:: Given data ::
»»

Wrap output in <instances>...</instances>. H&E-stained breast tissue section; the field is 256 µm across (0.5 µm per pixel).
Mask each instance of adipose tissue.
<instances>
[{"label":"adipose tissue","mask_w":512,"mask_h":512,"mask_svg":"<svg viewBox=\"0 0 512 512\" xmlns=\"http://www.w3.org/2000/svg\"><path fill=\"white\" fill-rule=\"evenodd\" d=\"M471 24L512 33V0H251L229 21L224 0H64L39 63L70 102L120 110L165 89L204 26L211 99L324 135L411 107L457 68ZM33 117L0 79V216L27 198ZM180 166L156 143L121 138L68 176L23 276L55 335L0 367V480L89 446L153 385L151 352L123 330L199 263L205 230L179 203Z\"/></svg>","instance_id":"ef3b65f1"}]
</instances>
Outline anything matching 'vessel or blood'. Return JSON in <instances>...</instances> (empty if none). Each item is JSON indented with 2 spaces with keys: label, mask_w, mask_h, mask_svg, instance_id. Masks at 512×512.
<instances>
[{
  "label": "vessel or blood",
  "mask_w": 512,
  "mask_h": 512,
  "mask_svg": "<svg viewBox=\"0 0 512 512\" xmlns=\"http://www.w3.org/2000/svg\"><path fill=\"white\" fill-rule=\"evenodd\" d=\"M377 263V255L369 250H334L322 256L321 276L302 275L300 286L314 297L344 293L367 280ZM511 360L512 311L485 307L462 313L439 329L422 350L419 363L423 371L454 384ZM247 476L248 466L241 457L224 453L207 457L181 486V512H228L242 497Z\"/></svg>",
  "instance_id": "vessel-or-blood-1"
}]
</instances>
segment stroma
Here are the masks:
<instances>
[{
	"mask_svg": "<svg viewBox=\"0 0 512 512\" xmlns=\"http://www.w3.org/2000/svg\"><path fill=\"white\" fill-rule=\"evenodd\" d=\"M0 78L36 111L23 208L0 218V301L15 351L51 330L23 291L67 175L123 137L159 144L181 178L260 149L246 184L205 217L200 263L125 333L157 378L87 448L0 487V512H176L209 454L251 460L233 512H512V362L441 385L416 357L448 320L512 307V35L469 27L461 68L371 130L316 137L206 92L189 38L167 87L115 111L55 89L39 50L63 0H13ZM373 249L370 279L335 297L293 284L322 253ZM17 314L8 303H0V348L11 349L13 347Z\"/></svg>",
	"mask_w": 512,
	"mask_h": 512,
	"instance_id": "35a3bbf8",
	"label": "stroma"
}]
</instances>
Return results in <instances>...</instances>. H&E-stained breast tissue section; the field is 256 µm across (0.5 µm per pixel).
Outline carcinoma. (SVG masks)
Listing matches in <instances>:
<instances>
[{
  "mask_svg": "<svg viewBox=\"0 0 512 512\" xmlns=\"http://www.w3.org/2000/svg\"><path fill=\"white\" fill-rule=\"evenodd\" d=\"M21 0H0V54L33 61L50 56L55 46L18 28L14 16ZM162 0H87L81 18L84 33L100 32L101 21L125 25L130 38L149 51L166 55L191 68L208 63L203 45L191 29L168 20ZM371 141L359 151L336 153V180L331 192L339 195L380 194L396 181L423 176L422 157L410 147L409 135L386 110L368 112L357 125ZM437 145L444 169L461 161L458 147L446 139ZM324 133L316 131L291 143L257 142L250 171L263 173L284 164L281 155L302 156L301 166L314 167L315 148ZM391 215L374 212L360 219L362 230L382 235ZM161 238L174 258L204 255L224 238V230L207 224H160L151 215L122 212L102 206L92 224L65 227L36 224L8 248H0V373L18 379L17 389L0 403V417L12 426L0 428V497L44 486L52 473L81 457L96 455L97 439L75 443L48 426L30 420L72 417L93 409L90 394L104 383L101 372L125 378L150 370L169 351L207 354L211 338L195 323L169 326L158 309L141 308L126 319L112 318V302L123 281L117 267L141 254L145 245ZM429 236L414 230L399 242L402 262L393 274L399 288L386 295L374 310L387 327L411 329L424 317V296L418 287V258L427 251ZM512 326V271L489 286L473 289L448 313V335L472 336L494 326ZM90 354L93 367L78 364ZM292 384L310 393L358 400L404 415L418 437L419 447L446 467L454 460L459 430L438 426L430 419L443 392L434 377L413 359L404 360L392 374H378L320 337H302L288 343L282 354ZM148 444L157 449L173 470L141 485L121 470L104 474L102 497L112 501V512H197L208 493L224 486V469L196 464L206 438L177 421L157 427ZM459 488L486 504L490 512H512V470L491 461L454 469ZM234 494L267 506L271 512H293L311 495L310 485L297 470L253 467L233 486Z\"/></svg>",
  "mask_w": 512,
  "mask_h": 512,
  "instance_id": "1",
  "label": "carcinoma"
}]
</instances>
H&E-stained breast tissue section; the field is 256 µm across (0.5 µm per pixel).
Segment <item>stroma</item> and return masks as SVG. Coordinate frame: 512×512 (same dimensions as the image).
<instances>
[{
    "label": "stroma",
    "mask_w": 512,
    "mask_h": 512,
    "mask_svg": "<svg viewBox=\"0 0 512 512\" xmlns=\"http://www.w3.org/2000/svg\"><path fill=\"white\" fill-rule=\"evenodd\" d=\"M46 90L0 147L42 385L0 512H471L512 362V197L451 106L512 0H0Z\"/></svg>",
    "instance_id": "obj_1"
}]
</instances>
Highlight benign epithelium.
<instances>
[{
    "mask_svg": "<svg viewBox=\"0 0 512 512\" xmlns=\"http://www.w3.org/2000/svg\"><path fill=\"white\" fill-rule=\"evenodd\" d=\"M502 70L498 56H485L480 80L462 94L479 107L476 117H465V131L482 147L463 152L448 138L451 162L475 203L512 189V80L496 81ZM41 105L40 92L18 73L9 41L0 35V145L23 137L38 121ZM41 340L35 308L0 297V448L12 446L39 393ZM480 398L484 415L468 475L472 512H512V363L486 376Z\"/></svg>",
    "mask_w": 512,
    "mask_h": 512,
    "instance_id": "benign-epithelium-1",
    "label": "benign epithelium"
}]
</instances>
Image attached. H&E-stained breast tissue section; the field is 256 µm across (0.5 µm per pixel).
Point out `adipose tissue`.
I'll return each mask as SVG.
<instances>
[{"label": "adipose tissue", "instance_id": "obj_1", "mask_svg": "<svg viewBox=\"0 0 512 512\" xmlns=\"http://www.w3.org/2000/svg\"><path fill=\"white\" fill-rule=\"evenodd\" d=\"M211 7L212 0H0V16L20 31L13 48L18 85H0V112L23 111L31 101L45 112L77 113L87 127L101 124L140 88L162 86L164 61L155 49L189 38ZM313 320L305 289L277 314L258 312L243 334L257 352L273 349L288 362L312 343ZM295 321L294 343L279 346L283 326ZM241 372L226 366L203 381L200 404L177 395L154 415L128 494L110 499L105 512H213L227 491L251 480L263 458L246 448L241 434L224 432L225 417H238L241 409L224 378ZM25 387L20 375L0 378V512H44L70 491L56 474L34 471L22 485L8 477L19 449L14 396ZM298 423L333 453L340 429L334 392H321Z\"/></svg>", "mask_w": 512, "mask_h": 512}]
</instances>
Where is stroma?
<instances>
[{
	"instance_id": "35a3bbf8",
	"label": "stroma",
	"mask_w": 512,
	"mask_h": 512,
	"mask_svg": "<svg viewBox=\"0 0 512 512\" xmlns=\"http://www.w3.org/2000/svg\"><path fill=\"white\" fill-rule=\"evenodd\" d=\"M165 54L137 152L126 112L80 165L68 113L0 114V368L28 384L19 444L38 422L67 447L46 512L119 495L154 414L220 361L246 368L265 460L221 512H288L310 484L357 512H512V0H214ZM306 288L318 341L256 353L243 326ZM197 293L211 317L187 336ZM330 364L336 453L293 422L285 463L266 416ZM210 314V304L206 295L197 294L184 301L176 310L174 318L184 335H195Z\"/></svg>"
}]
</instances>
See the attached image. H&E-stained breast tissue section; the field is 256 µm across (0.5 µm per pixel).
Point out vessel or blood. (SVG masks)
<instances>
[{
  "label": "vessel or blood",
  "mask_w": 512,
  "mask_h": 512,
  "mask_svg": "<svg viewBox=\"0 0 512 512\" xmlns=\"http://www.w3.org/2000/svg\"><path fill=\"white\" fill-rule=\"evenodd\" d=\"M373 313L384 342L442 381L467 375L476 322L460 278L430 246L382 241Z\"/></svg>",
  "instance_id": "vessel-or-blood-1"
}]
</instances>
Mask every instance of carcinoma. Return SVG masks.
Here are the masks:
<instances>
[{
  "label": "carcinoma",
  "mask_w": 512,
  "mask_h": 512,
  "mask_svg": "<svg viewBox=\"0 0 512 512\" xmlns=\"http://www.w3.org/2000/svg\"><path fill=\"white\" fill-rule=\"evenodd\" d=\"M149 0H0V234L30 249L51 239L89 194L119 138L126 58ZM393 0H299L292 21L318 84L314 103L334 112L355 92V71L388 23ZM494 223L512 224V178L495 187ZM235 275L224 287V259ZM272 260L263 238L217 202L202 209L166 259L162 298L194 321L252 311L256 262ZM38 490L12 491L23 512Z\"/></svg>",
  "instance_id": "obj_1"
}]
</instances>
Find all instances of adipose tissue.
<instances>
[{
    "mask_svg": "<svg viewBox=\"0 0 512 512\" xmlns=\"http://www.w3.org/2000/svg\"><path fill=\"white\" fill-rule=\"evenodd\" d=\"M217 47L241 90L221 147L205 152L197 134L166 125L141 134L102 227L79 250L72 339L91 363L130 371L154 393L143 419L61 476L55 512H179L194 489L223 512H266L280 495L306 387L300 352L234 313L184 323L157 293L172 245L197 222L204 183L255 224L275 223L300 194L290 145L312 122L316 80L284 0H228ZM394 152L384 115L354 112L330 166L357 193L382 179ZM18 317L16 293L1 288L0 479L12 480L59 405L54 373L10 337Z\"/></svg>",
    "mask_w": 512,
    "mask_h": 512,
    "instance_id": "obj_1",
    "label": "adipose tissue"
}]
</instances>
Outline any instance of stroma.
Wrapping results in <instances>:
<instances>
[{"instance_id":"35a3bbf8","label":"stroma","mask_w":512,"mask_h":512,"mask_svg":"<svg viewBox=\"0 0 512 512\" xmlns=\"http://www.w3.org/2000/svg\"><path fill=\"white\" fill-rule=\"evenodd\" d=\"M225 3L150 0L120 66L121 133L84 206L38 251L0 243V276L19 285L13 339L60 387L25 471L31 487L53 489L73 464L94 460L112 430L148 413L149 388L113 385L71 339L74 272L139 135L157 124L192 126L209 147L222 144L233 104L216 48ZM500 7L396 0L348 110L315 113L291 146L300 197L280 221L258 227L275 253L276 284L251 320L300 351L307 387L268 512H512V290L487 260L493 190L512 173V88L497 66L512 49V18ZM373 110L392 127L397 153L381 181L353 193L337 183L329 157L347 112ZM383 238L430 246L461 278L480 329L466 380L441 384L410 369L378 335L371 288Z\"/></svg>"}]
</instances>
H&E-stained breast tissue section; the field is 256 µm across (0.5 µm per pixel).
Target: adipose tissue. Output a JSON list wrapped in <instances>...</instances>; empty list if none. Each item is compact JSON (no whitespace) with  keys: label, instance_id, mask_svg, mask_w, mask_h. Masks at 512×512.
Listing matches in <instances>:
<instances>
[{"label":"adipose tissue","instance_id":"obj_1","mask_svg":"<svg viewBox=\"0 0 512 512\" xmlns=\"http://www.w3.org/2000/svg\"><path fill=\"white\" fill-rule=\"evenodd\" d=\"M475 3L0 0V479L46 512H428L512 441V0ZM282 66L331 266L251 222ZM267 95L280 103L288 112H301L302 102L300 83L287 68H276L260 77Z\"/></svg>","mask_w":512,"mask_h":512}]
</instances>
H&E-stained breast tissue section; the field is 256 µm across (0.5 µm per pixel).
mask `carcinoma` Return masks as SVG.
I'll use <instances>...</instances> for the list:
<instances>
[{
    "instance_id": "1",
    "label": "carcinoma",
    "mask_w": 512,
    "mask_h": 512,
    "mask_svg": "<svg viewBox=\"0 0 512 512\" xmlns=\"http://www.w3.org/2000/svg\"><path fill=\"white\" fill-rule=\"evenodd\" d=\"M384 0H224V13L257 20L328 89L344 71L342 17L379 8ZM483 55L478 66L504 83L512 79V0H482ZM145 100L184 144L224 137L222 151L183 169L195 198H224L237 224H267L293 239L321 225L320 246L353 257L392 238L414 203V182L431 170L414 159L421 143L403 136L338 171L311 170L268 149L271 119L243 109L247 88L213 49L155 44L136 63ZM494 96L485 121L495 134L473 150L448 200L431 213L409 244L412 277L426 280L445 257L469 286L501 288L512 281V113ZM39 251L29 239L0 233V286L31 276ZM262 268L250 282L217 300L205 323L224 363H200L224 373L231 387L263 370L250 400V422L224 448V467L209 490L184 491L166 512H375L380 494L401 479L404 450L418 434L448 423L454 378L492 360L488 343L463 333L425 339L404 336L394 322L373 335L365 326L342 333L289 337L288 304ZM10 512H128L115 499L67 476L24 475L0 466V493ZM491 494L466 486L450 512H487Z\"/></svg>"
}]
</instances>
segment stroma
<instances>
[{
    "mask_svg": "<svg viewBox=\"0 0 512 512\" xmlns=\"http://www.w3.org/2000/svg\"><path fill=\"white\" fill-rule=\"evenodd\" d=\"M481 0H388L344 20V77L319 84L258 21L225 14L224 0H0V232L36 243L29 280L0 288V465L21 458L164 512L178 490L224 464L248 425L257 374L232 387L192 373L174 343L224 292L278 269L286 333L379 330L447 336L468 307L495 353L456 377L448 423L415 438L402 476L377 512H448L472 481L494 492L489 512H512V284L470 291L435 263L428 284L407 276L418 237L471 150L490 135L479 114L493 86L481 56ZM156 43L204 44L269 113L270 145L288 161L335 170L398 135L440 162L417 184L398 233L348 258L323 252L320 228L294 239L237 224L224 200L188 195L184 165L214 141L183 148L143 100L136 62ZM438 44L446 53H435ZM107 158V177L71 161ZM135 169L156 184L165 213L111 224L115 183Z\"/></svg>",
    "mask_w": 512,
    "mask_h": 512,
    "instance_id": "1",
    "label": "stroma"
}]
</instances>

««

:: Task prompt ::
Within the listing above, find every line containing the string "attached" and return it.

:: Written solution ::
Image attached. H&E-stained breast tissue section; the field is 256 µm across (0.5 µm per pixel).
See the attached image. H&E-stained breast tissue section; the field is 256 µm across (0.5 µm per pixel).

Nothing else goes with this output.